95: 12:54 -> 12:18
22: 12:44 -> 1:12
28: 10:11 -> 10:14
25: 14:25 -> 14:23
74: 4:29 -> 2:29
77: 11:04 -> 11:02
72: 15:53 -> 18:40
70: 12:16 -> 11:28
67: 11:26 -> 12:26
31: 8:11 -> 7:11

Problem description: Retype every line of the listing above without any changes.

Written answer:
95: 12:54 -> 12:18
22: 12:44 -> 1:12
28: 10:11 -> 10:14
25: 14:25 -> 14:23
74: 4:29 -> 2:29
77: 11:04 -> 11:02
72: 15:53 -> 18:40
70: 12:16 -> 11:28
67: 11:26 -> 12:26
31: 8:11 -> 7:11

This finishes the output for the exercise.